Required action - Exact reproduction required: the lines below from the line with "Someone took away the white_sosofu" to the line with "Someone took away the green_binepu", both ends included, and no others.
Material for this task section start
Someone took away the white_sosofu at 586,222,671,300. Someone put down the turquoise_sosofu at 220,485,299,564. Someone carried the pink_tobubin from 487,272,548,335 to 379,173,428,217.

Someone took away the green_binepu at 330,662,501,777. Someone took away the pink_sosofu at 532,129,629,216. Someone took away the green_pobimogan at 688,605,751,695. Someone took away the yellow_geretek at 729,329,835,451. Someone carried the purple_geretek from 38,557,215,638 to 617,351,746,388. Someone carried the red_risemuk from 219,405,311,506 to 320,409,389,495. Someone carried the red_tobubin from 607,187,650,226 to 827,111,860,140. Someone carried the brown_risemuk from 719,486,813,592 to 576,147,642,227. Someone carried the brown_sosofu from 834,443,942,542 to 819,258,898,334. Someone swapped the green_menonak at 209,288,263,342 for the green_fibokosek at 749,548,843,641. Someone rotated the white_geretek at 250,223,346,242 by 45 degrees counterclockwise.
Material for this task section end
Material for this task section start
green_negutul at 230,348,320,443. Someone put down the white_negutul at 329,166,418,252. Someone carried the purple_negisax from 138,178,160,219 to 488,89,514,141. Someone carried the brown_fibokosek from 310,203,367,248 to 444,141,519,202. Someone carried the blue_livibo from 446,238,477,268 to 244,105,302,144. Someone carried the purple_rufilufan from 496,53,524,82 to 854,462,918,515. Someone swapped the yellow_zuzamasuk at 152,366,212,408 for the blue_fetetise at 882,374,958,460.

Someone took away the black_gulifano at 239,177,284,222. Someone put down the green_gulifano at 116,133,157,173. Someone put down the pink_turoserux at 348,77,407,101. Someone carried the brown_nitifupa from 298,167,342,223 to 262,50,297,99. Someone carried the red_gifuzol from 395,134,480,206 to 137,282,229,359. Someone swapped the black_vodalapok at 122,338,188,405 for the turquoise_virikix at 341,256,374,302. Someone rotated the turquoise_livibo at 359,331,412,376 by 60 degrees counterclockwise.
Material for this task section end
Response area -
Someone took away the white_sosofu at 586,222,671,300. Someone put down the turquoise_sosofu at 220,485,299,564. Someone carried the pink_tobubin from 487,272,548,335 to 379,173,428,217.

Someone took away the green_binepu at 330,662,501,777. Someone took away the pink_sosofu at 532,129,629,216. Someone took away the green_pobimogan at 688,605,751,695. Someone took away the yellow_geretek at 729,329,835,451. Someone carried the purple_geretek from 38,557,215,638 to 617,351,746,388. Someone carried the red_risemuk from 219,405,311,506 to 320,409,389,495. Someone carried the red_tobubin from 607,187,650,226 to 827,111,860,140. Someone carried the brown_risemuk from 719,486,813,592 to 576,147,642,227. Someone carried the brown_sosofu from 834,443,942,542 to 819,258,898,334. Someone swapped the green_menonak at 209,288,263,342 for the green_fibokosek at 749,548,843,641. Someone rotated the white_geretek at 250,223,346,242 by 45 degrees counterclockwise.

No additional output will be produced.